## Activity
The response should contain only the line with "C8: none -> 22nF (GND, N_17)" and every line after it to the end of the listing below, duplicated exactly; no picture belongs in it.

## Records to process

=== Section Start ===

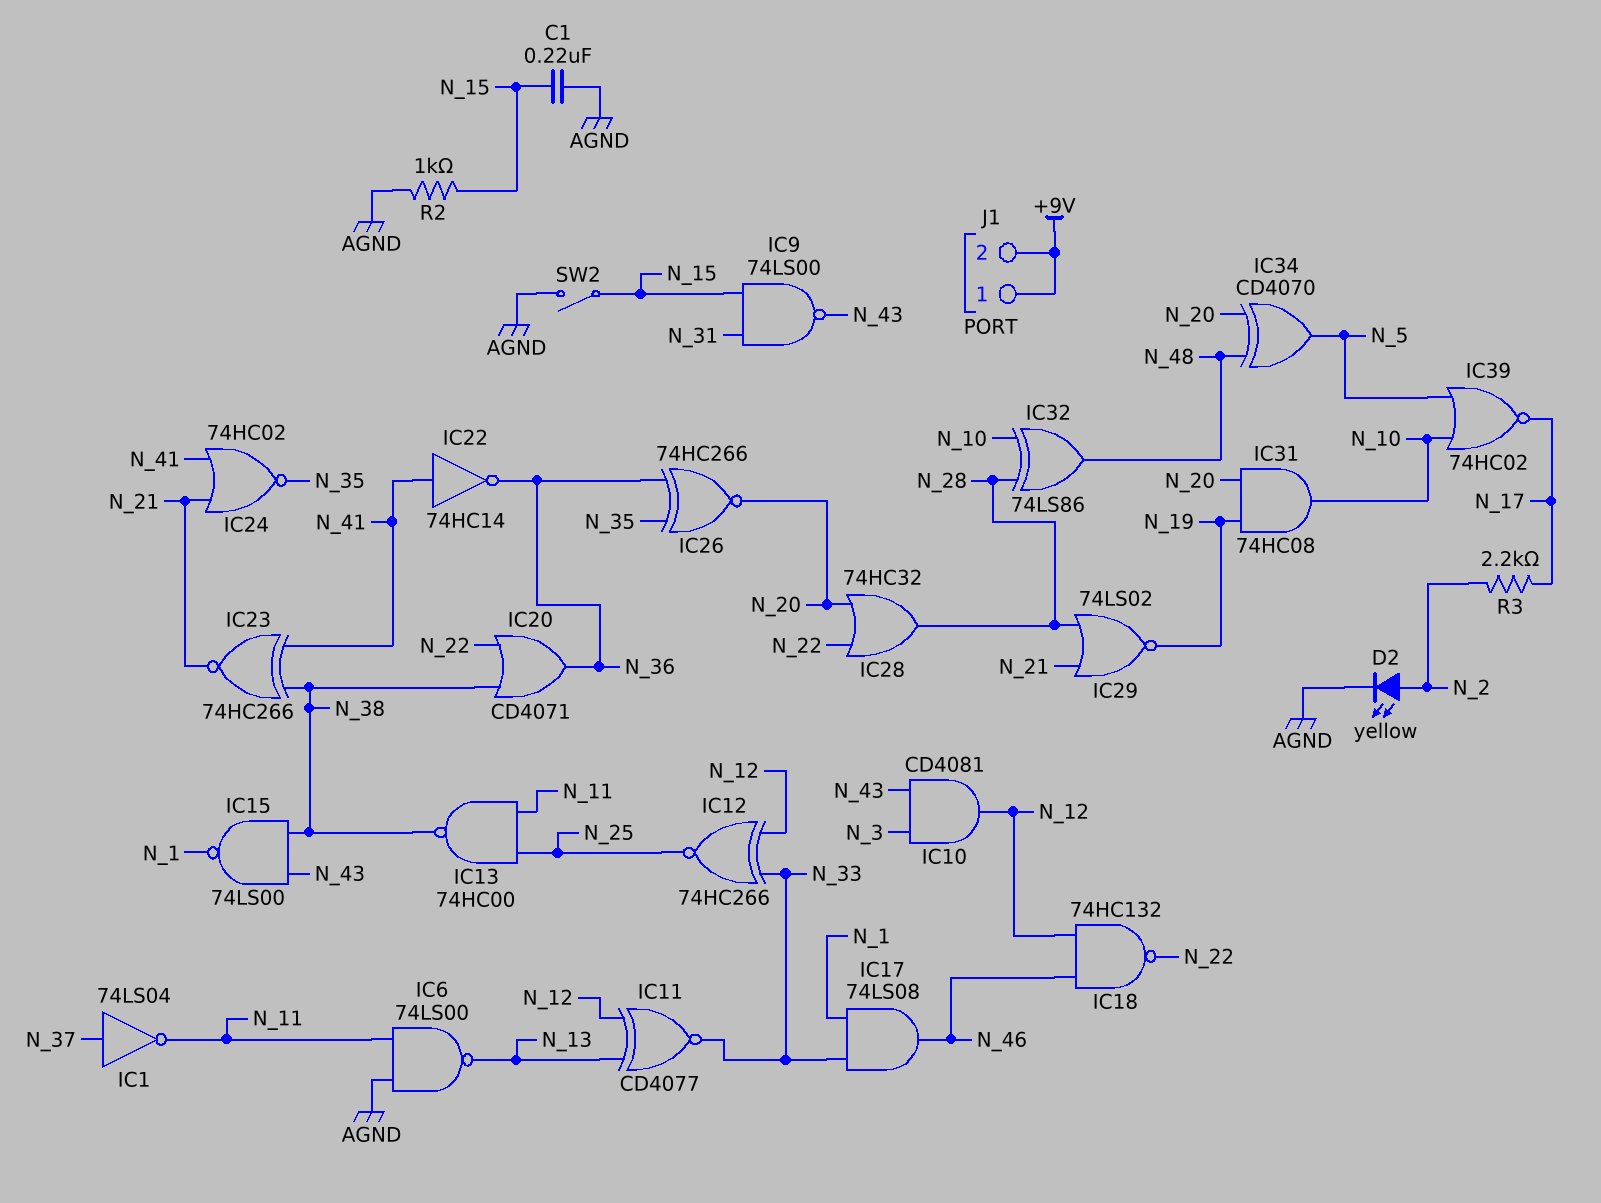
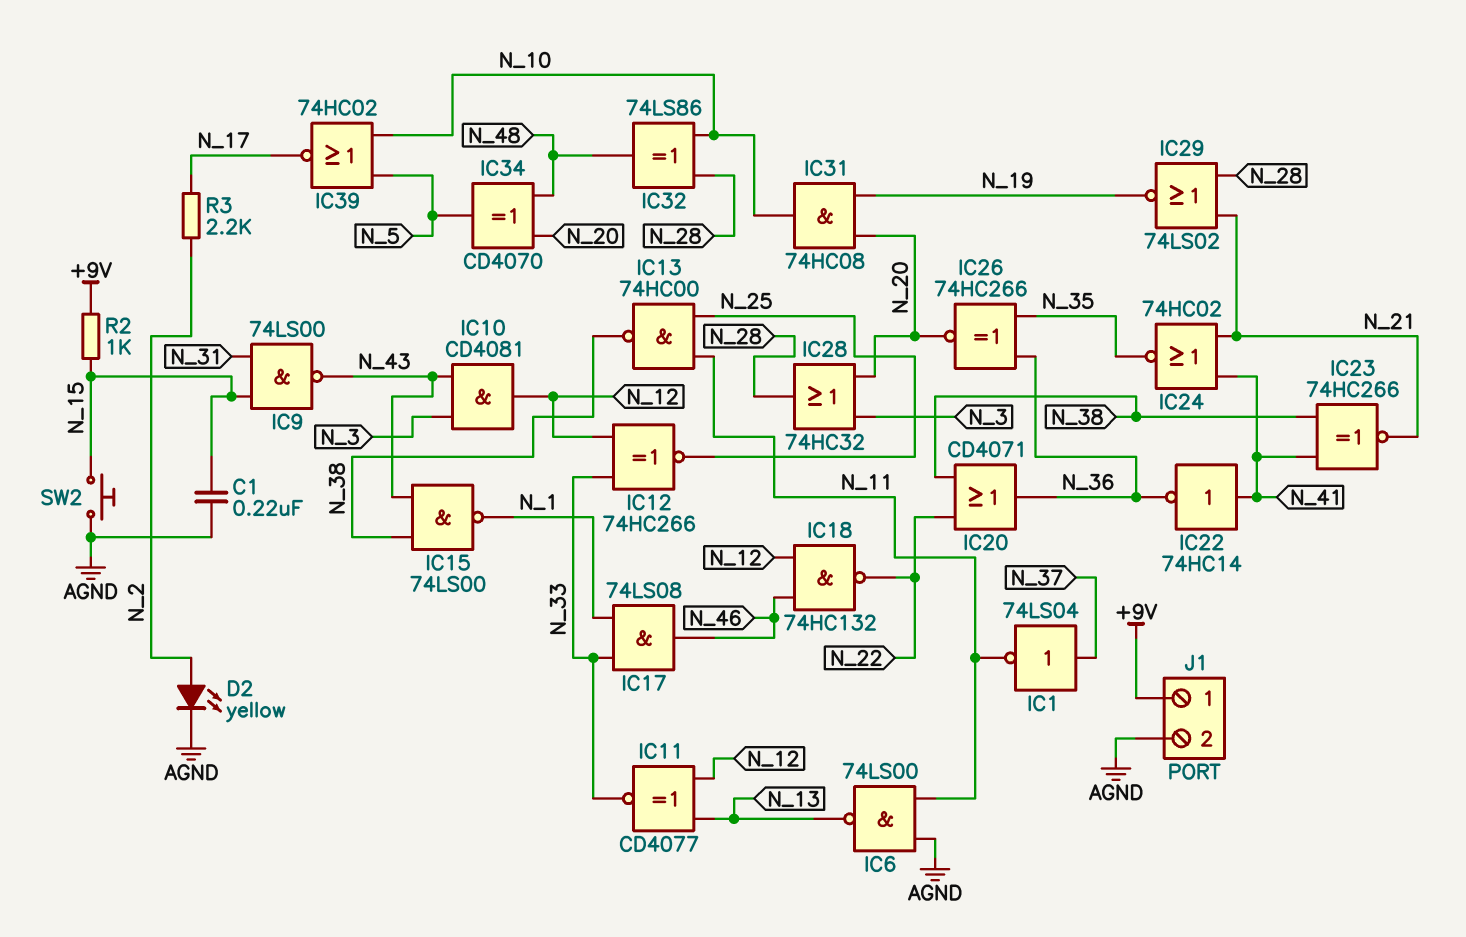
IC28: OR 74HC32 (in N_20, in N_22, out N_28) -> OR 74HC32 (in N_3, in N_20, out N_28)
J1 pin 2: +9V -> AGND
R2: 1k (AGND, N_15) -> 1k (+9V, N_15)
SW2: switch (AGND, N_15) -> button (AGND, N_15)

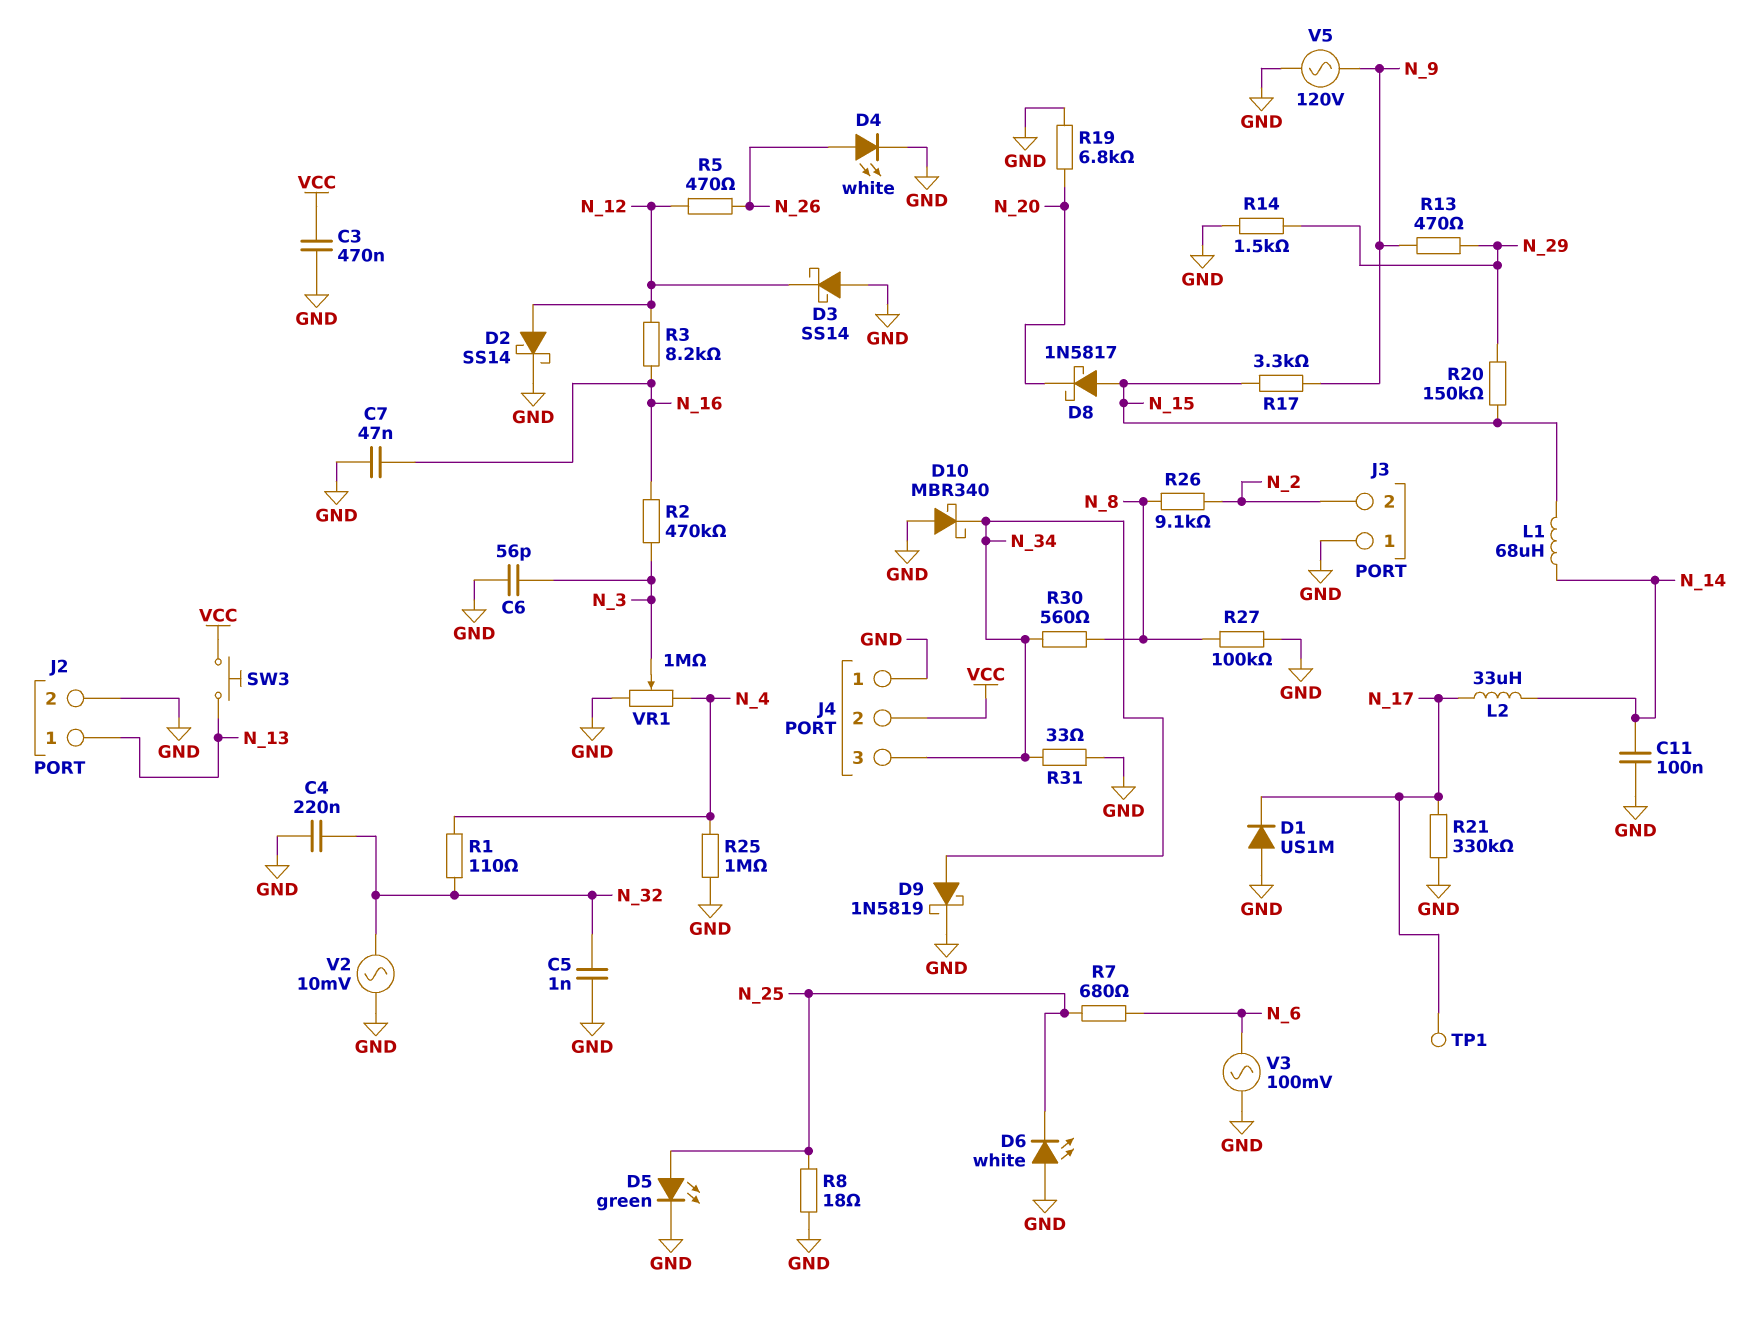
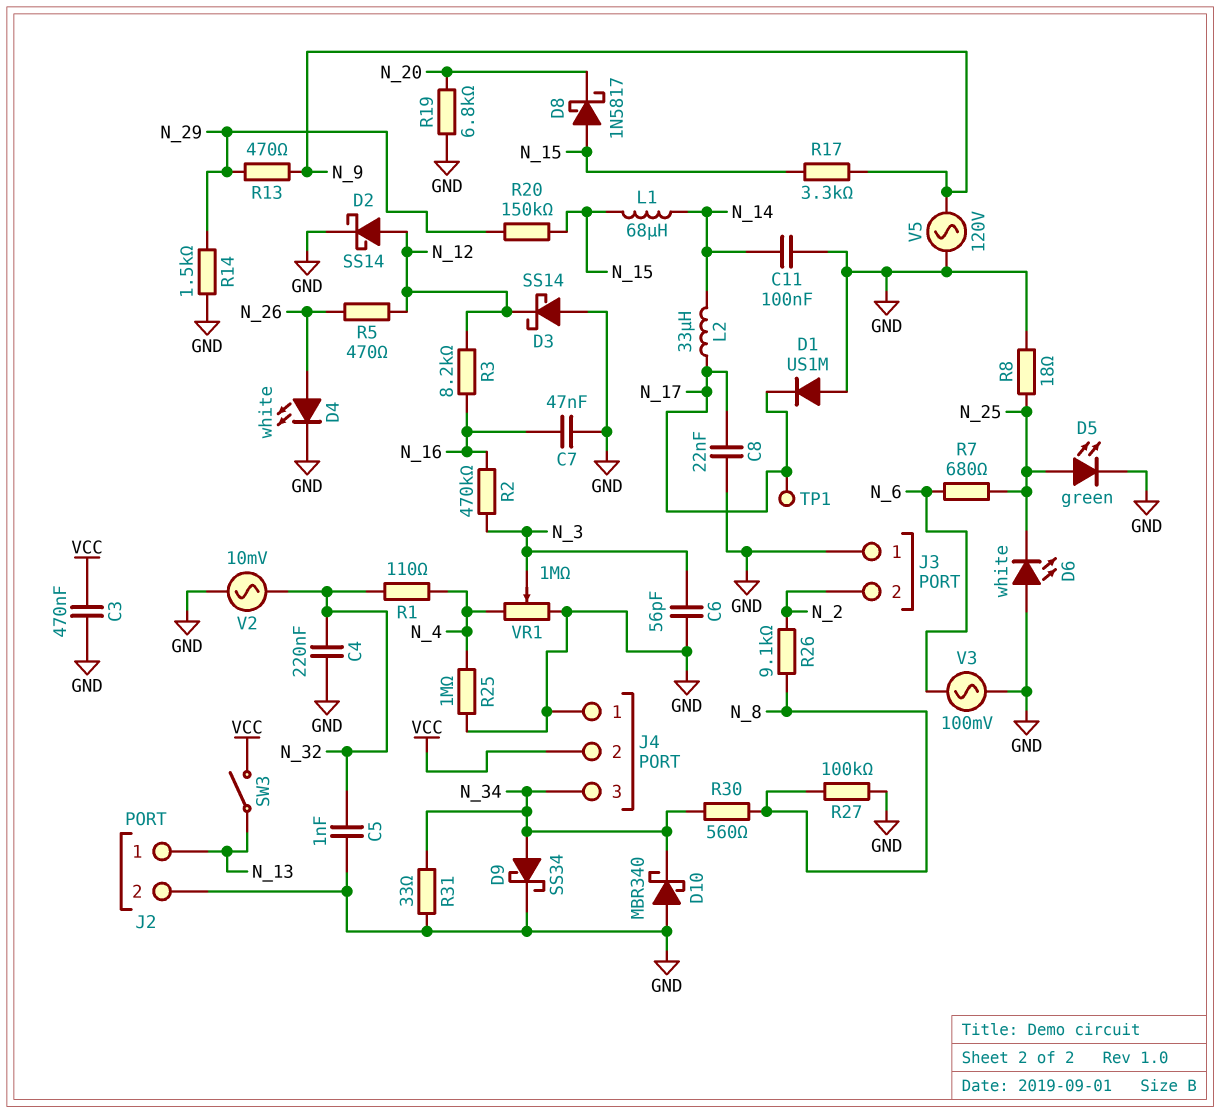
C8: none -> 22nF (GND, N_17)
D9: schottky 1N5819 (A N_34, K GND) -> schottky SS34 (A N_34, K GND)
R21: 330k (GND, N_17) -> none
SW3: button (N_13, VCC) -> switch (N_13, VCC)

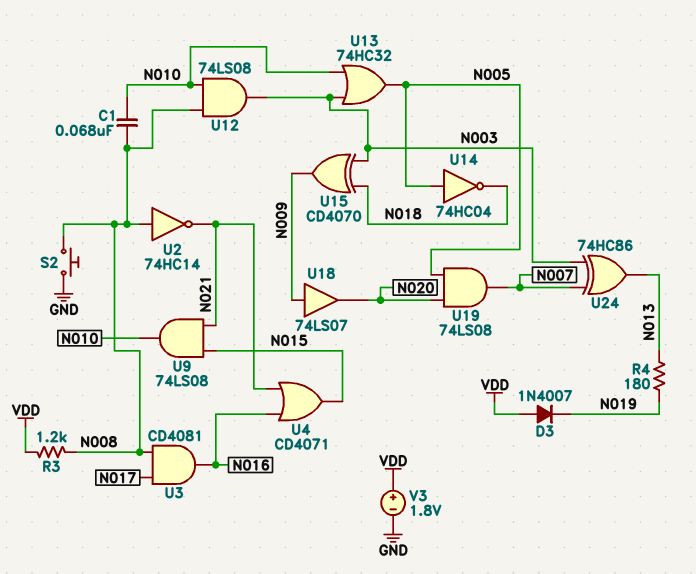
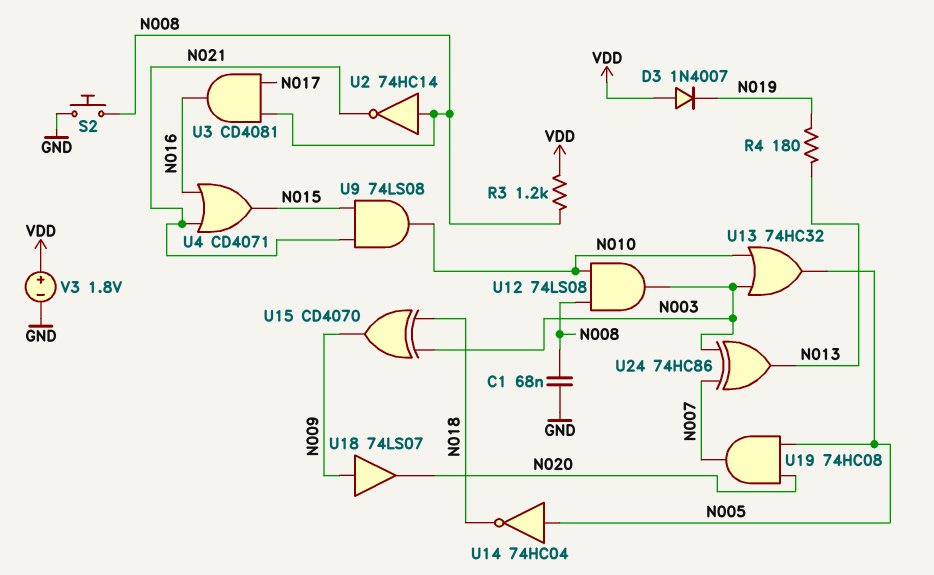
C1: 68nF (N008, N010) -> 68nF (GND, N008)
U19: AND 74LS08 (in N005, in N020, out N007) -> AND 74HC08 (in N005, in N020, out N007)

=== Section End ===

## Output of the exercise
C8: none -> 22nF (GND, N_17)
D9: schottky 1N5819 (A N_34, K GND) -> schottky SS34 (A N_34, K GND)
R21: 330k (GND, N_17) -> none
SW3: button (N_13, VCC) -> switch (N_13, VCC)

C1: 68nF (N008, N010) -> 68nF (GND, N008)
U19: AND 74LS08 (in N005, in N020, out N007) -> AND 74HC08 (in N005, in N020, out N007)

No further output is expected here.